Your task: Write the listing below out again exactly, dropping the images.

Data:
┏━━
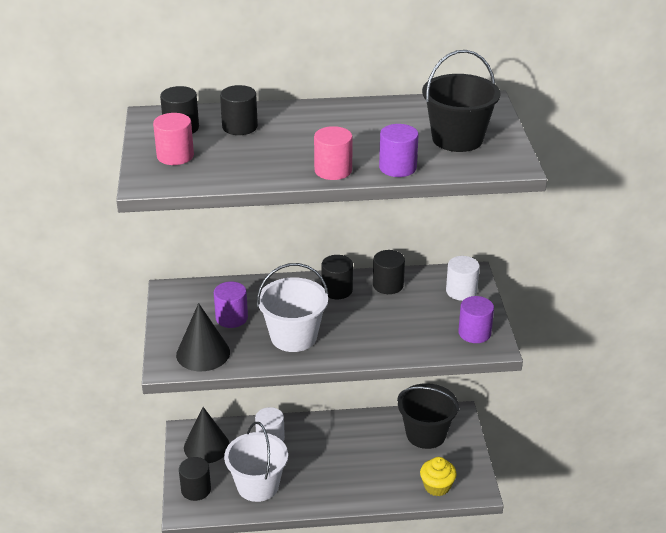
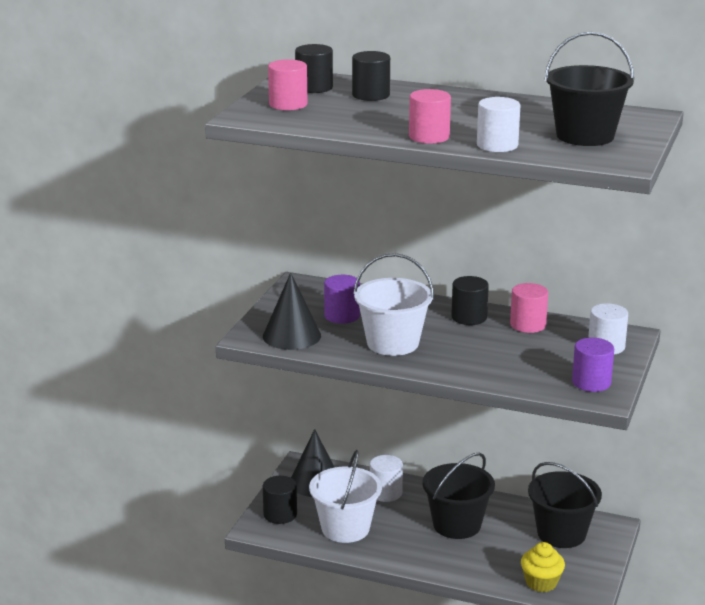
camera: 25 degrees right, 10 degrees down
(343, 452) = (457, 525): none -> black bucket
(388, 285) = (528, 325): black cylinder -> pink cylinder
(397, 167) = (497, 145): purple cylinder -> white cylinder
┗━━
Result of the task:
camera: 25 degrees right, 10 degrees down
(343, 452) = (457, 525): none -> black bucket
(388, 285) = (528, 325): black cylinder -> pink cylinder
(397, 167) = (497, 145): purple cylinder -> white cylinder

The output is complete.